• TASK STATEMENT: Nothing outside the stretch is wanted. Repeat exactly the lines of the listing below from the one that contains "tan brick F7:F8" through the one that contains "cyan slope K3:K4 level 3 top 4 -> none", both ends included.

• SUPPLIED MATERIAL:
....................

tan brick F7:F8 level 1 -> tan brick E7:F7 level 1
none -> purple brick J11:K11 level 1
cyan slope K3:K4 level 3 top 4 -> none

....................

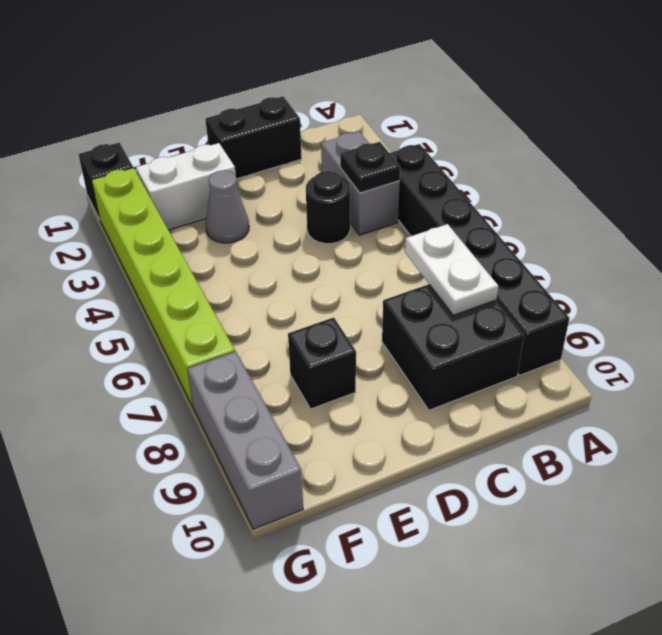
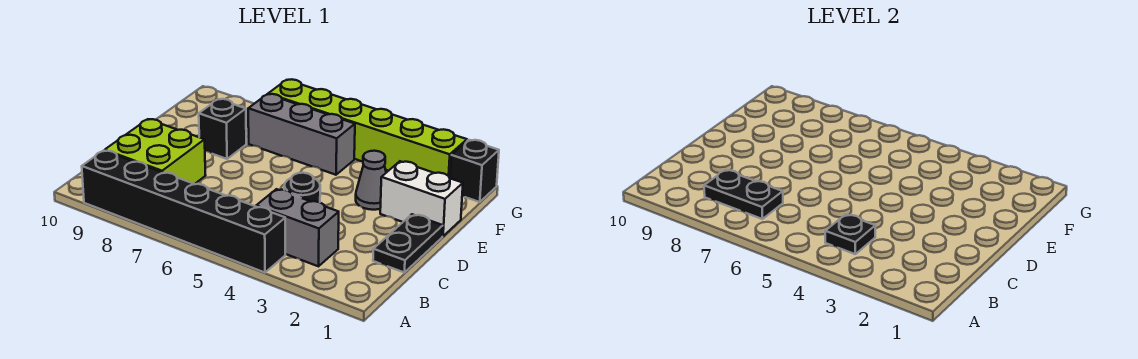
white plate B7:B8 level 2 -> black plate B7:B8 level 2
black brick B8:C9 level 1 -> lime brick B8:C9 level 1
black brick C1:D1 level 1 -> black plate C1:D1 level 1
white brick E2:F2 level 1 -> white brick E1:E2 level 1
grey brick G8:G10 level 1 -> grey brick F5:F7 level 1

....................

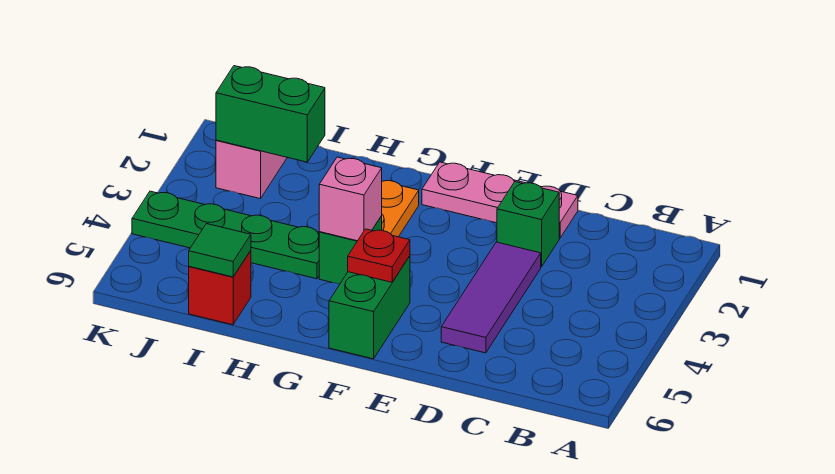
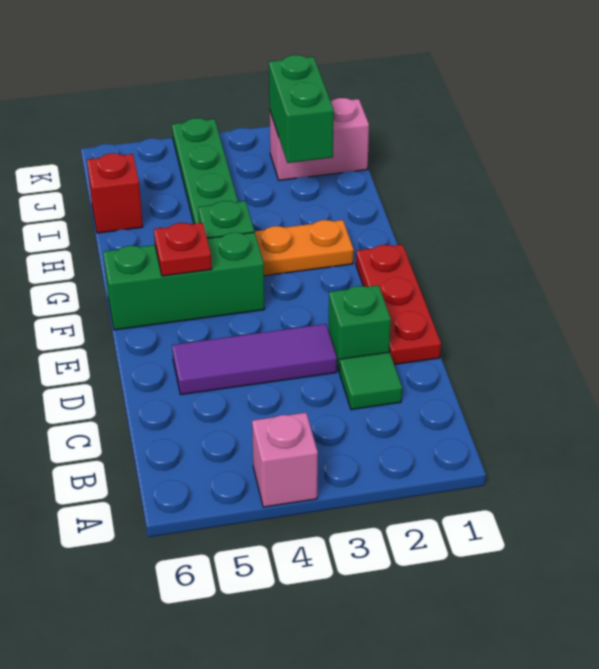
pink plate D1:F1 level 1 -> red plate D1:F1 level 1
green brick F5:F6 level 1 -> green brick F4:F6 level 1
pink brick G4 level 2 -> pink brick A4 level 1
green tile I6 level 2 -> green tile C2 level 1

....................

• FINISHED EXERCISE:
tan brick F7:F8 level 1 -> tan brick E7:F7 level 1
none -> purple brick J11:K11 level 1
cyan slope K3:K4 level 3 top 4 -> none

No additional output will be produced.